#### What is expected:
Transcribed word for word, the lines below from the one with "straightedge (cobalt) (no. 1 from left)" through the last line of the records form the answer; no picture is to be included.

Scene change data
______

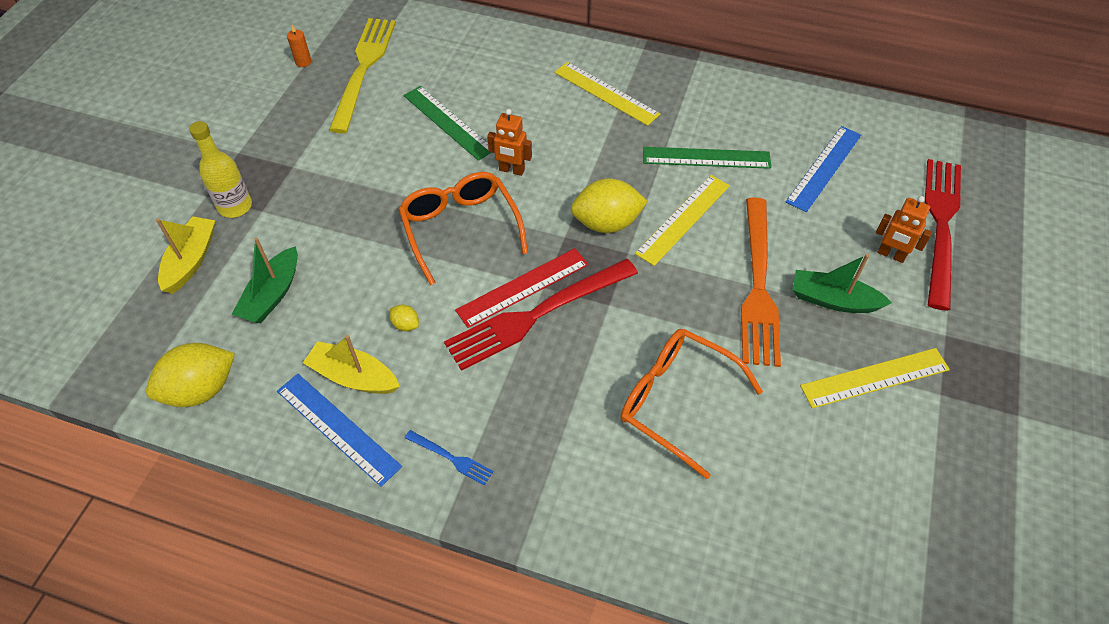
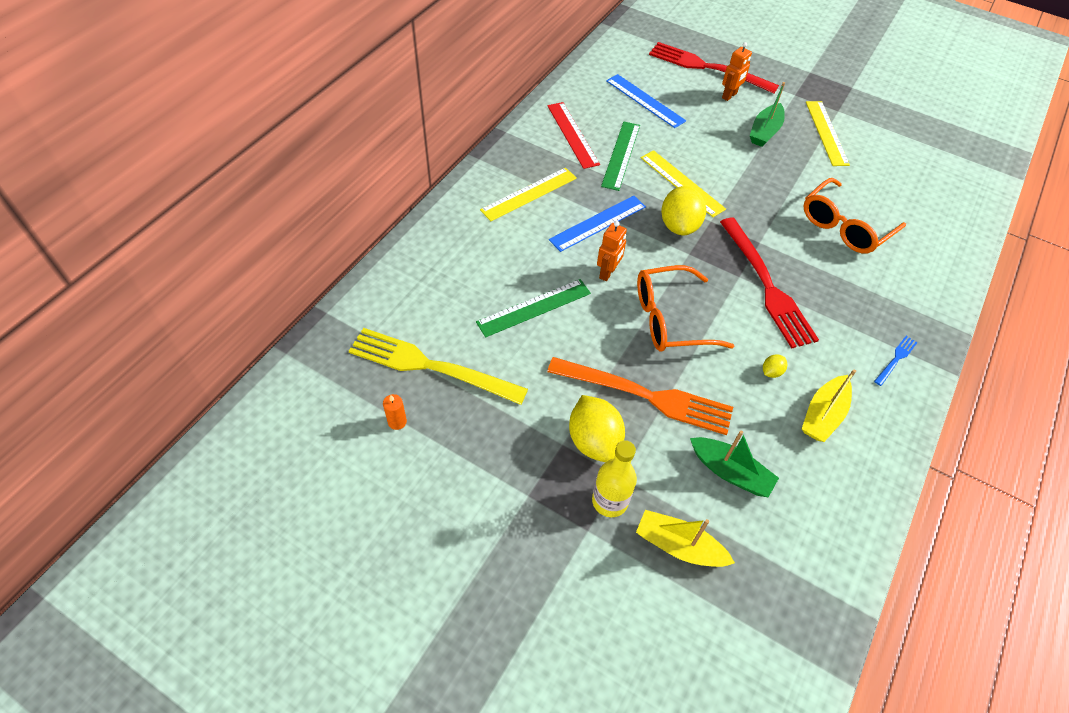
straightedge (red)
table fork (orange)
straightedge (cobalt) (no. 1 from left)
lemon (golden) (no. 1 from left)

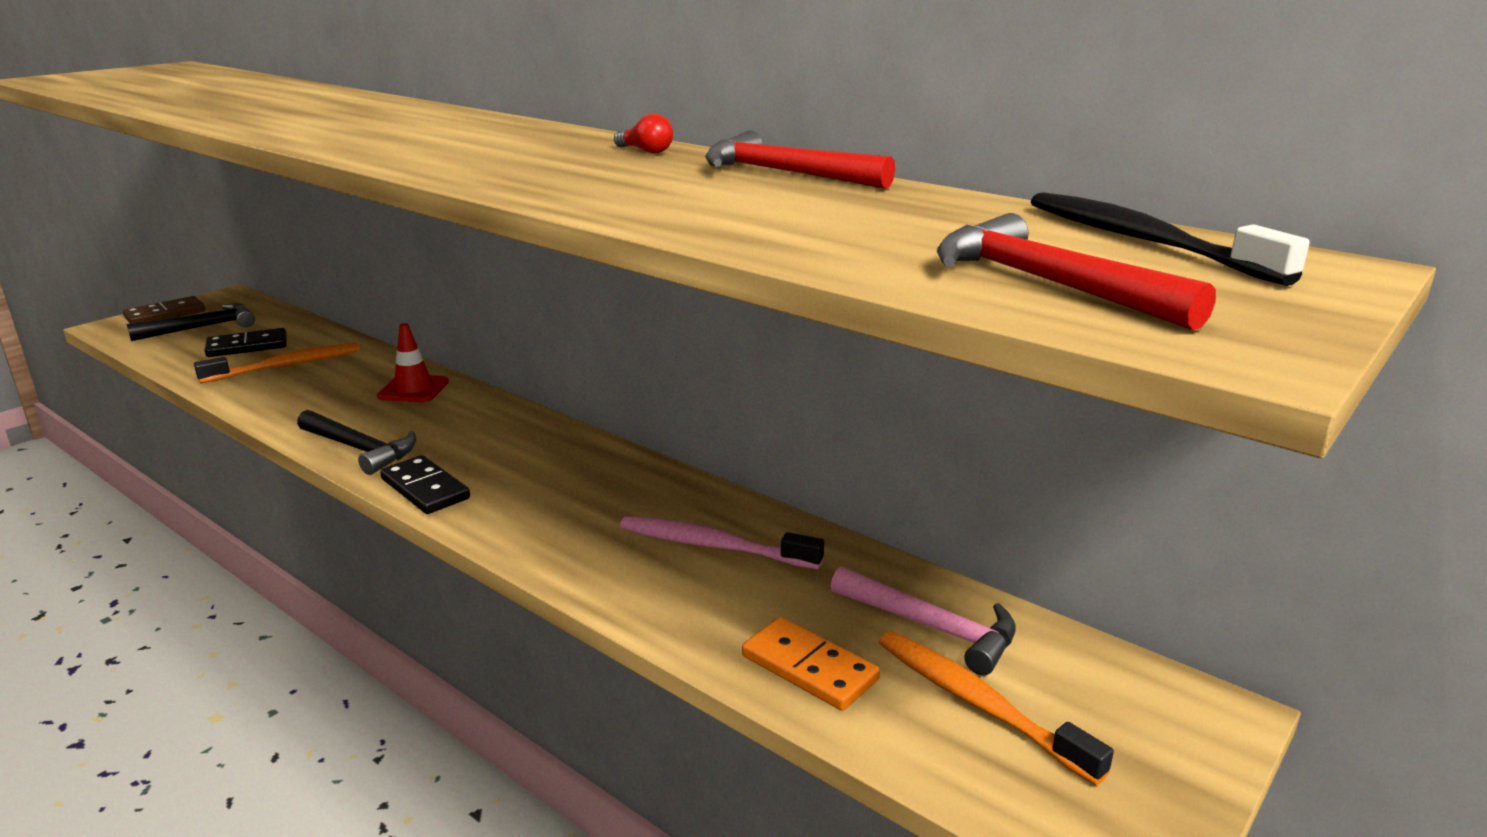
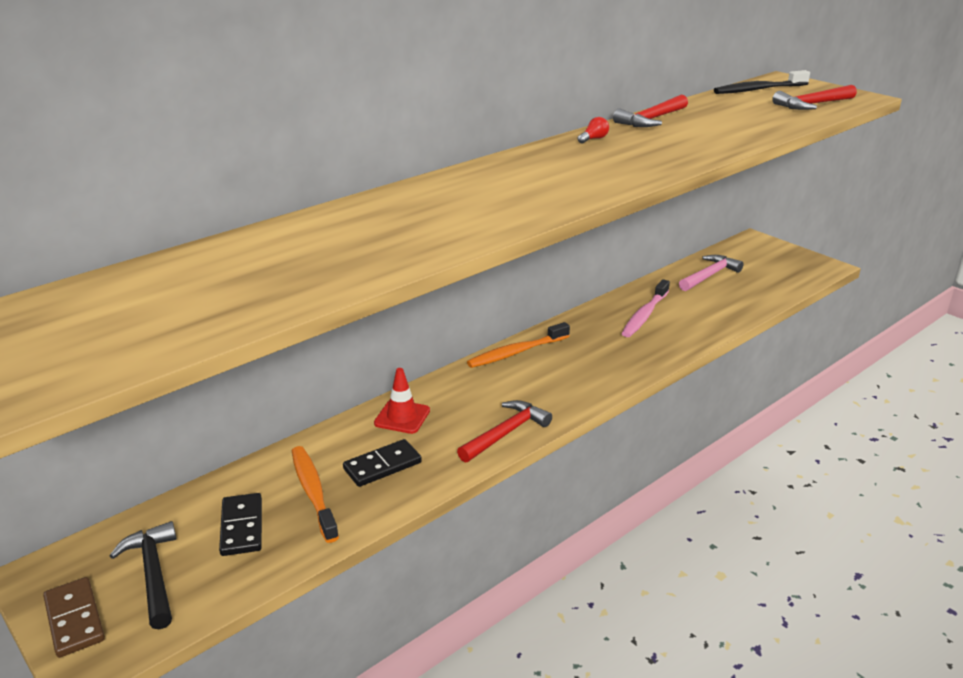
domino tile (jet-black) (no. 2 from left)
carpenter's hammer (red) (no. 1 from left)
toothbrush (orange) (no. 2 from left)
domino tile (orange)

______

#### Exercise response:
straightedge (cobalt) (no. 1 from left)
lemon (golden) (no. 1 from left)

domino tile (jet-black) (no. 2 from left)
carpenter's hammer (red) (no. 1 from left)
toothbrush (orange) (no. 2 from left)
domino tile (orange)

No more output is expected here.